**Assignment:** Give the data again exactly as it appears, excluding any pictures.

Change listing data

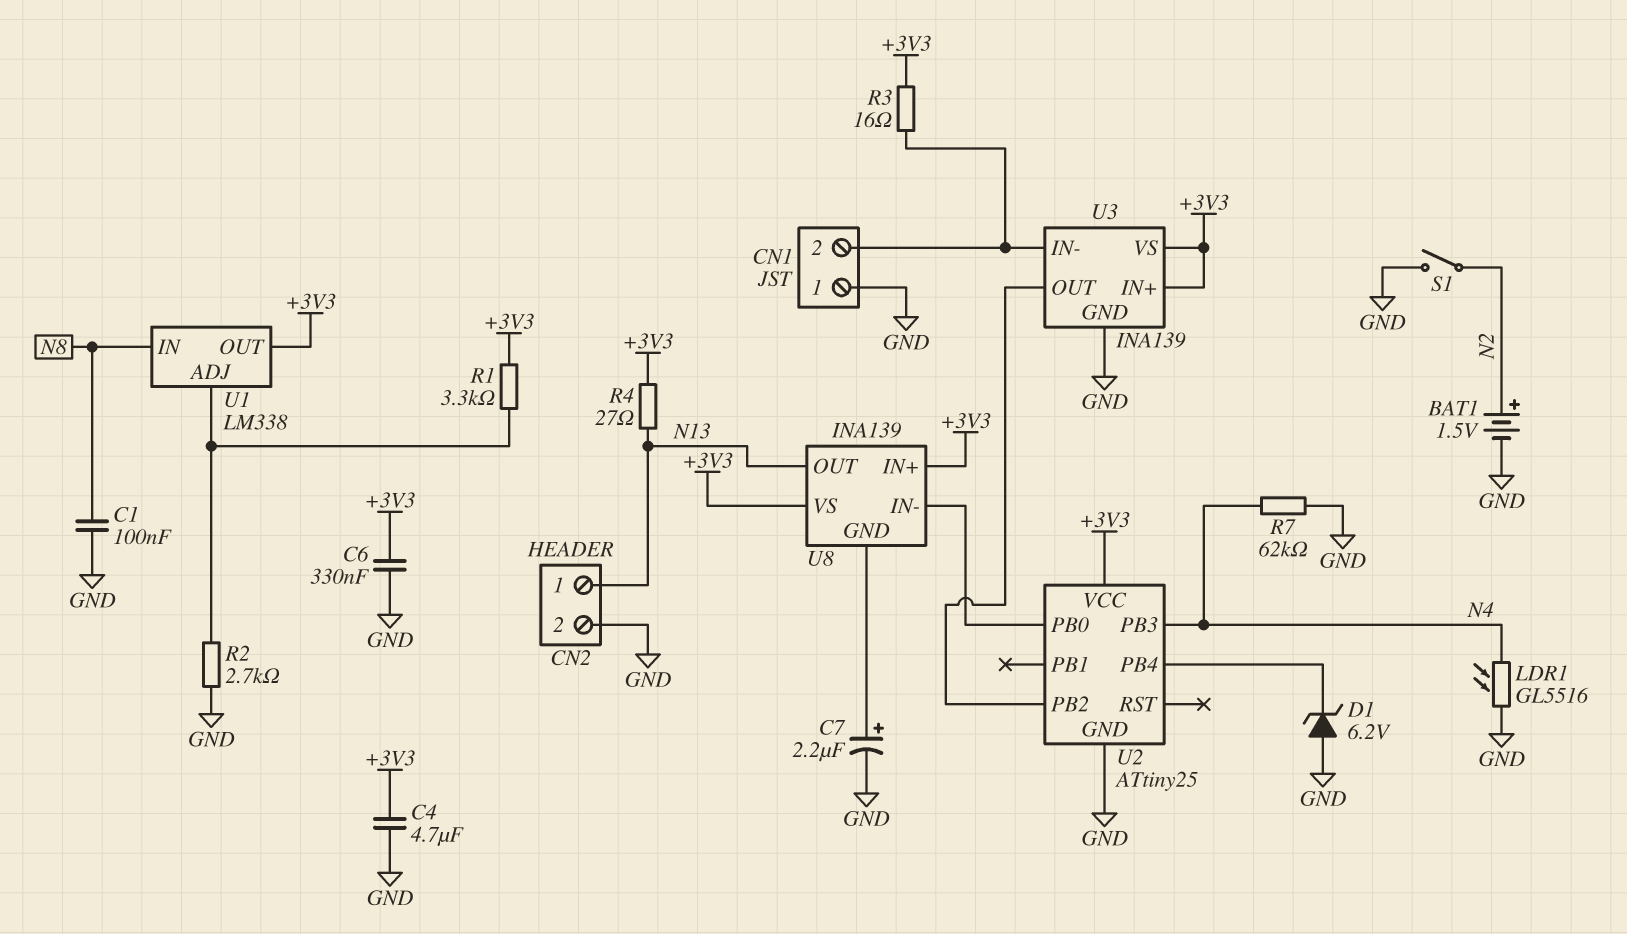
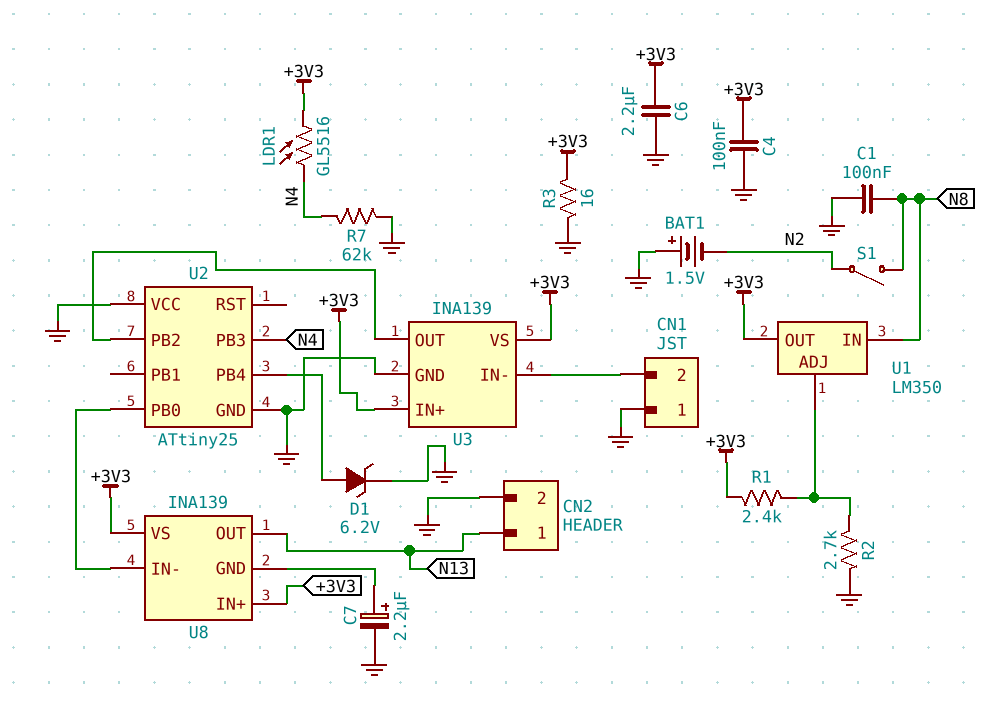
BAT1: 1.5V (plus N2, minus GND) -> 1.5V (plus GND, minus N2)
C4: 4.7uF (+3V3, GND) -> 100nF (+3V3, GND)
C6: 330nF (+3V3, GND) -> 2.2uF (+3V3, GND)
D1: zener 6.2V (A GND, K U2/PB4) -> zener 6.2V (A U2/PB4, K GND)
LDR1: GL5516 (GND, N4) -> GL5516 (+3V3, N4)
R1: 3.3k (+3V3, U1/ADJ) -> 2.4k (+3V3, U1/ADJ)
R3: 16 (+3V3, CN1/2) -> 16 (+3V3, GND)
R4: 27 (+3V3, N13) -> none
S1: switch (GND, N2) -> switch (N2, N8)
U1: LM338 -> LM350
U2 pin VCC: +3V3 -> GND

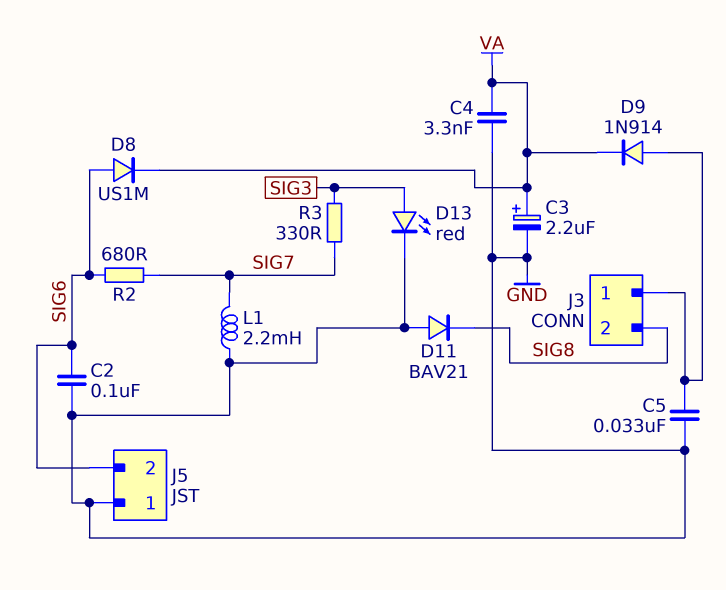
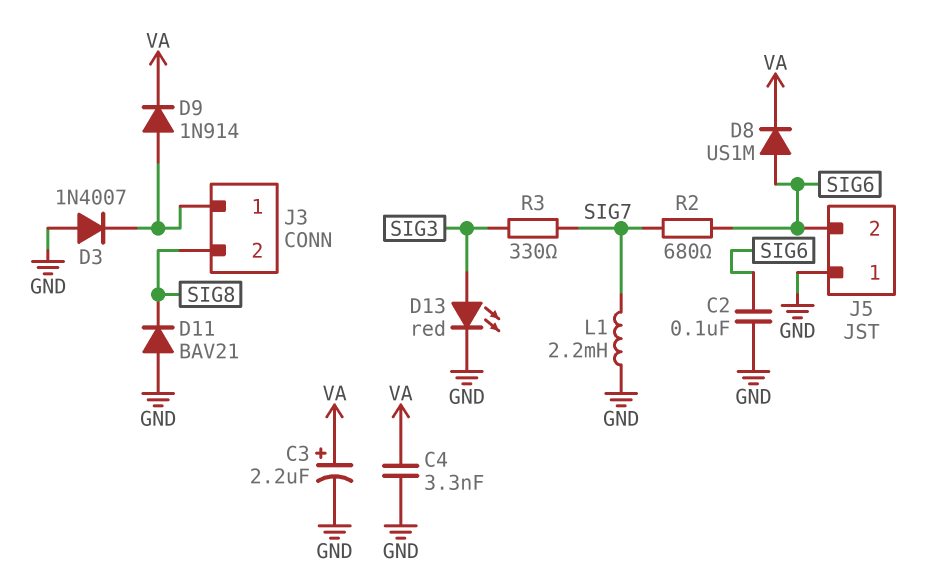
C5: 33nF (GND, J3/1) -> none
D3: none -> diode 1N4007 (A GND, K J3/1)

**Answer to the exercise:**
BAT1: 1.5V (plus N2, minus GND) -> 1.5V (plus GND, minus N2)
C4: 4.7uF (+3V3, GND) -> 100nF (+3V3, GND)
C6: 330nF (+3V3, GND) -> 2.2uF (+3V3, GND)
D1: zener 6.2V (A GND, K U2/PB4) -> zener 6.2V (A U2/PB4, K GND)
LDR1: GL5516 (GND, N4) -> GL5516 (+3V3, N4)
R1: 3.3k (+3V3, U1/ADJ) -> 2.4k (+3V3, U1/ADJ)
R3: 16 (+3V3, CN1/2) -> 16 (+3V3, GND)
R4: 27 (+3V3, N13) -> none
S1: switch (GND, N2) -> switch (N2, N8)
U1: LM338 -> LM350
U2 pin VCC: +3V3 -> GND

C5: 33nF (GND, J3/1) -> none
D3: none -> diode 1N4007 (A GND, K J3/1)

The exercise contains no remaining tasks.